## What is required
Word for word, copy the entire listing below, but do not carry over any pictures.
========================================
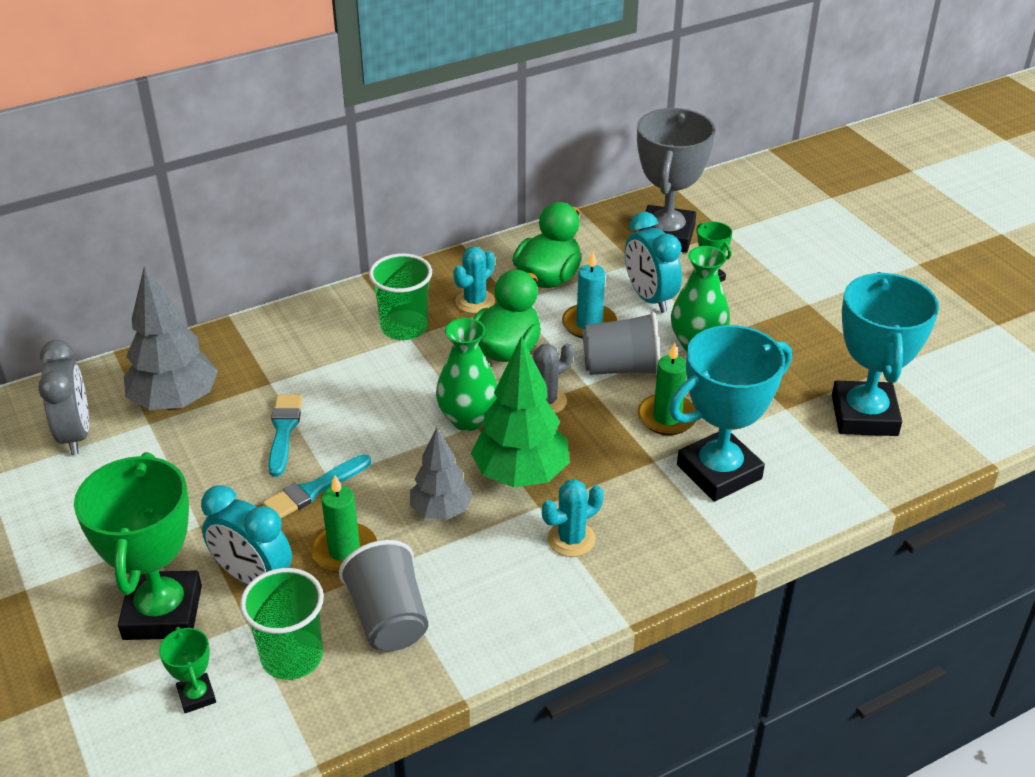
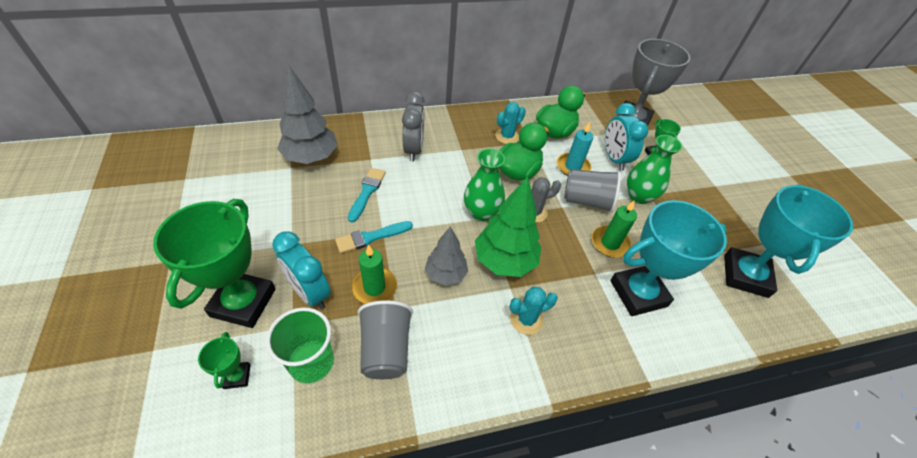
camera: 10 degrees right, 10 degrees up
(76, 434) = (246, 164): grey clock -> grey clock (414, 149)
(404, 327) = (460, 143): green cup -> none

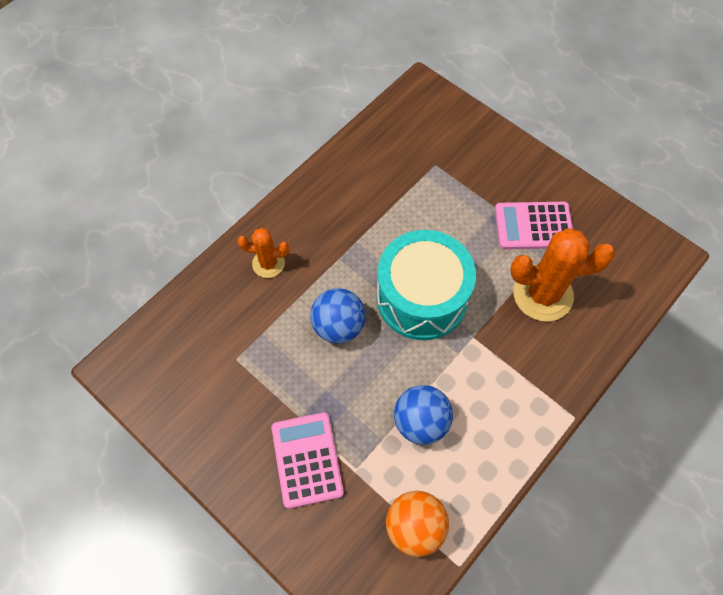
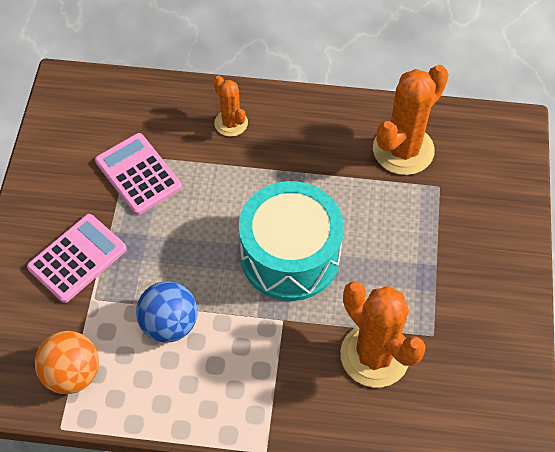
camera: 55 degrees right, 5 degrees down
(338, 326) = (212, 209): blue ball -> none
(387, 166) = (403, 150): none -> orange cactus
(533, 226) = (444, 306): pink calculator -> pink calculator (138, 174)

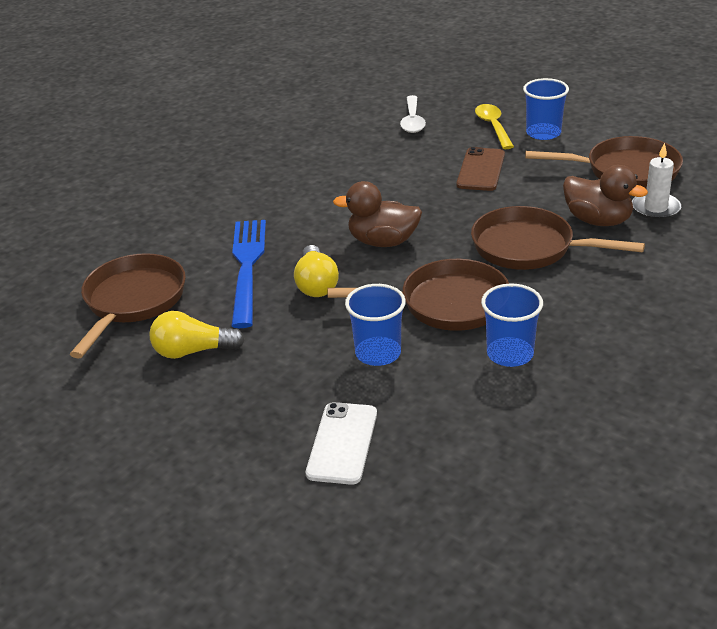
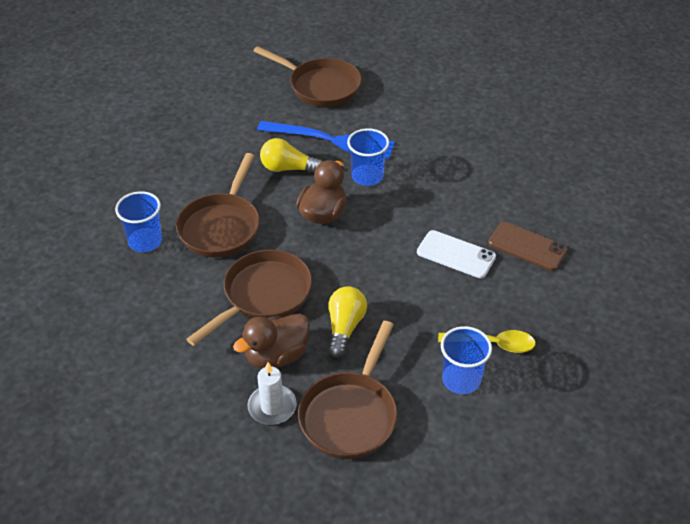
camera: 105 degrees right, 10 degrees up
(193, 351) = (249, 104): yellow light bulb -> yellow light bulb (345, 327)
(342, 443) = (122, 148): white phone -> white phone (456, 254)
(378, 353) = (191, 180): blue cup -> blue cup (367, 176)
(412, 121) = (532, 286): white spoon -> none
(481, 170) = (408, 306): brown phone -> brown phone (527, 246)

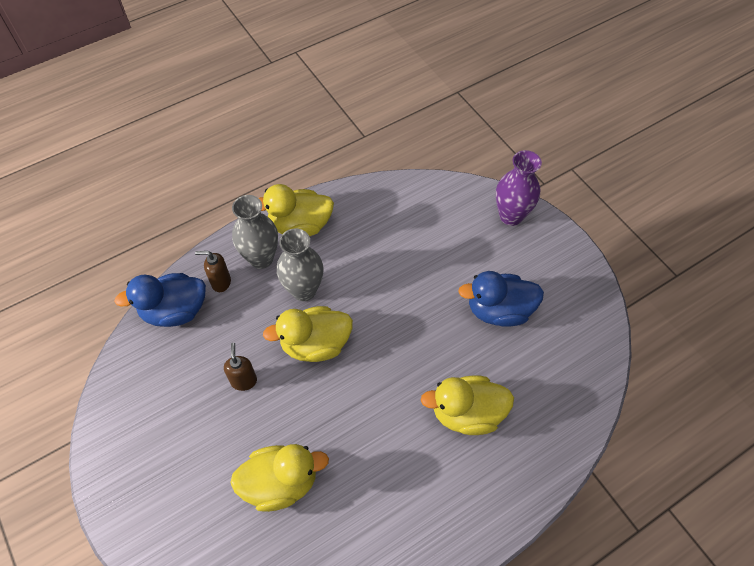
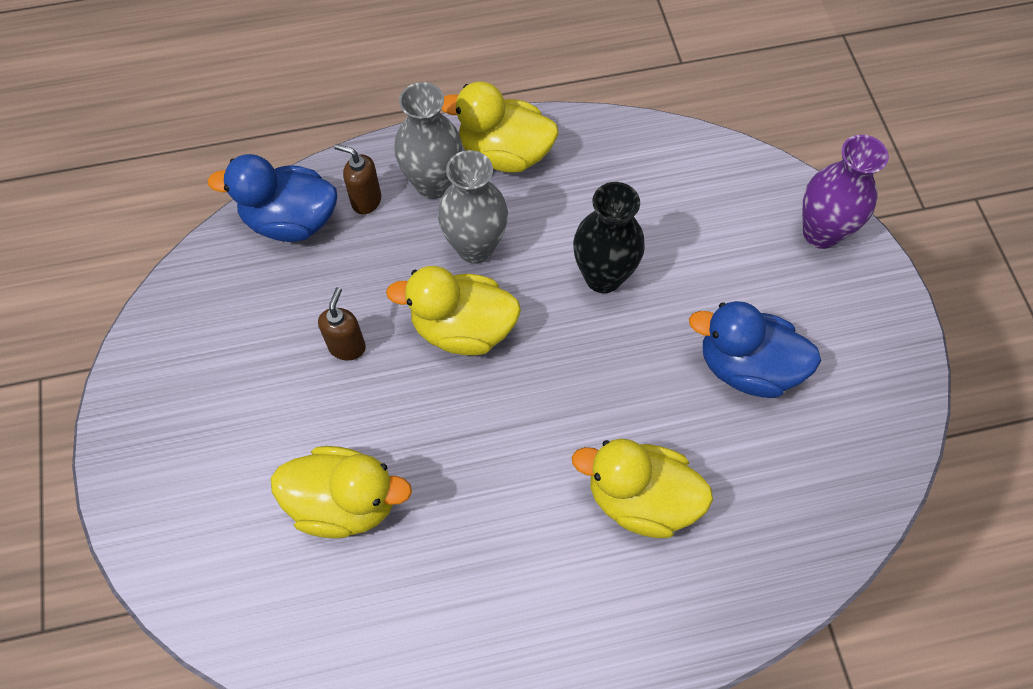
camera: 20 degrees right, 5 degrees up
(391, 283) = (603, 276): none -> black vase

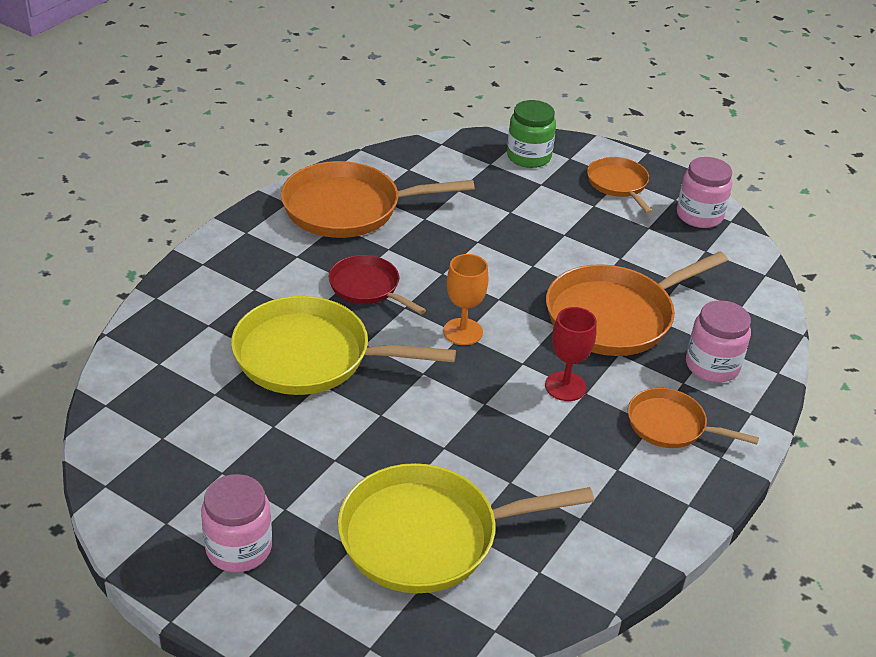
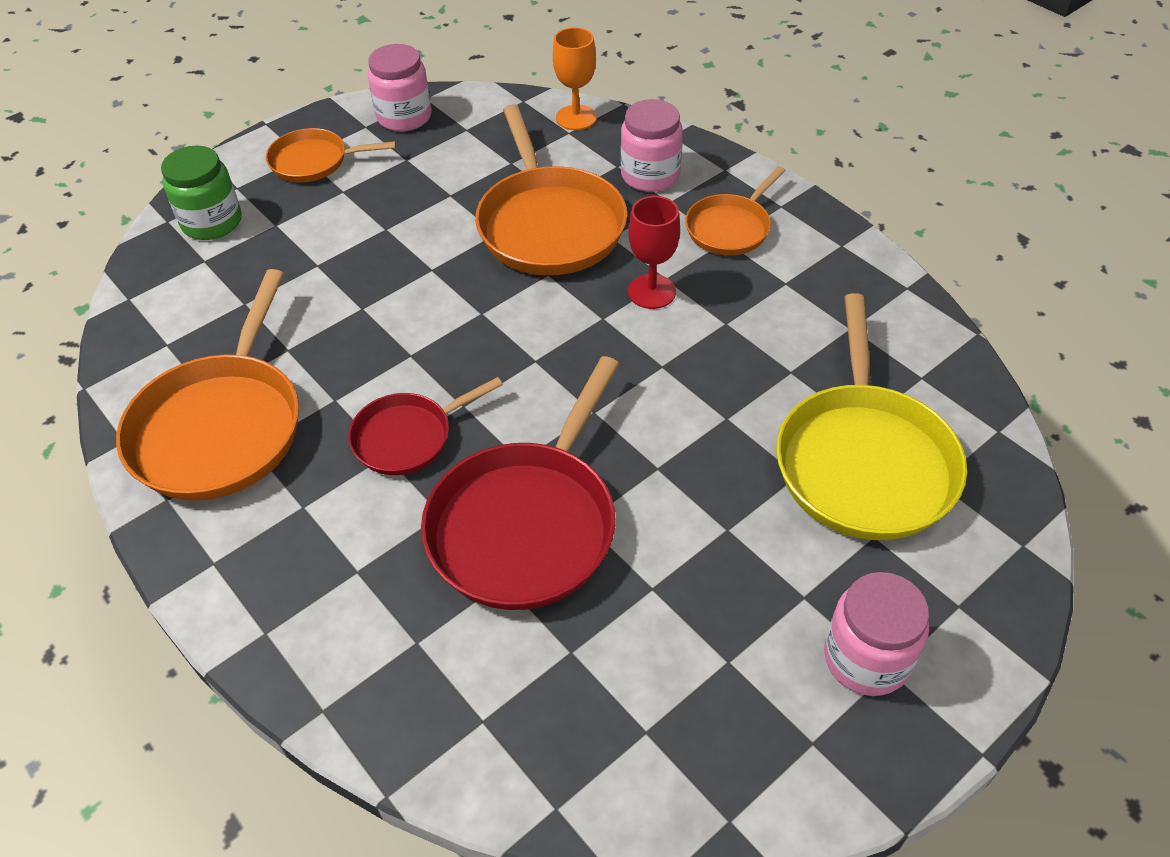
camera: 70 degrees left, 10 degrees up
(310, 356) = (527, 524): yellow pan -> red pan
(463, 332) = (531, 359): orange goblet -> orange goblet (576, 118)

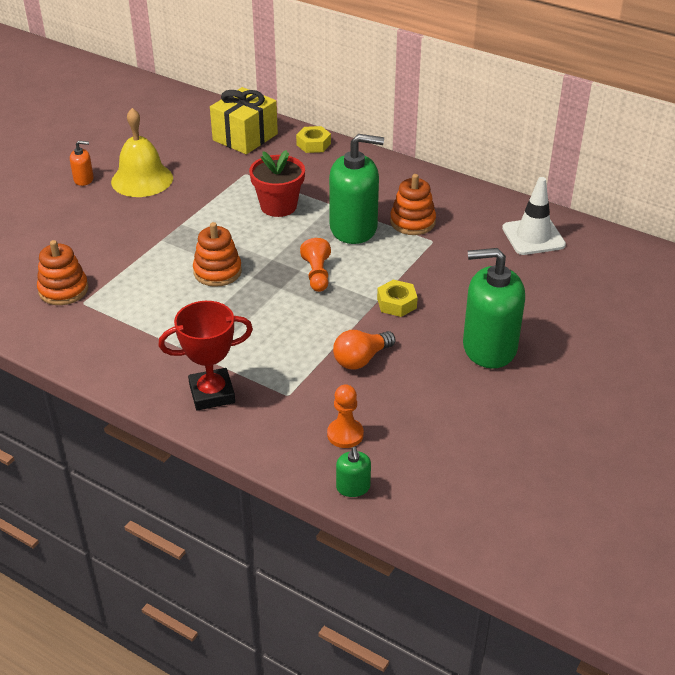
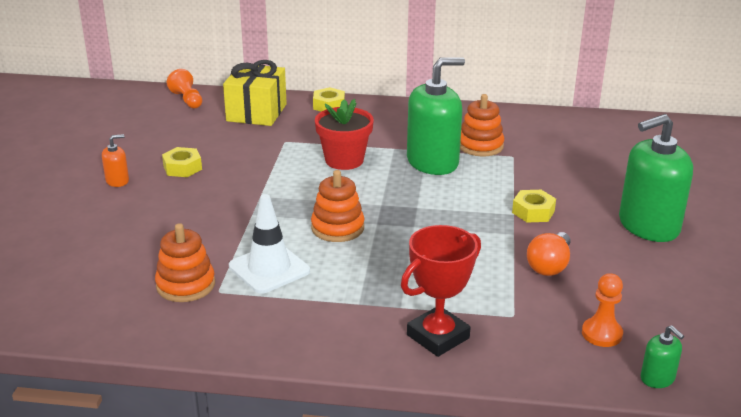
camera: 25 degrees left, 10 degrees down
(142, 179) = (182, 168): yellow bell -> yellow nut
(317, 274) = (437, 207): orange pawn -> orange pawn (187, 100)
(533, 237) = (592, 134): white traffic cone -> white traffic cone (269, 269)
========================================
## Solution to this exercise
camera: 10 degrees right, 10 degrees up
(76, 434) = (246, 164): grey clock -> grey clock (414, 149)
(404, 327) = (460, 143): green cup -> none

camera: 55 degrees right, 5 degrees down
(338, 326) = (212, 209): blue ball -> none
(387, 166) = (403, 150): none -> orange cactus
(533, 226) = (444, 306): pink calculator -> pink calculator (138, 174)

camera: 105 degrees right, 10 degrees up
(193, 351) = (249, 104): yellow light bulb -> yellow light bulb (345, 327)
(342, 443) = (122, 148): white phone -> white phone (456, 254)
(378, 353) = (191, 180): blue cup -> blue cup (367, 176)
(412, 121) = (532, 286): white spoon -> none
(481, 170) = (408, 306): brown phone -> brown phone (527, 246)

camera: 20 degrees right, 5 degrees up
(391, 283) = (603, 276): none -> black vase

camera: 70 degrees left, 10 degrees up
(310, 356) = (527, 524): yellow pan -> red pan
(463, 332) = (531, 359): orange goblet -> orange goblet (576, 118)

camera: 25 degrees left, 10 degrees down
(142, 179) = (182, 168): yellow bell -> yellow nut
(317, 274) = (437, 207): orange pawn -> orange pawn (187, 100)
(533, 237) = (592, 134): white traffic cone -> white traffic cone (269, 269)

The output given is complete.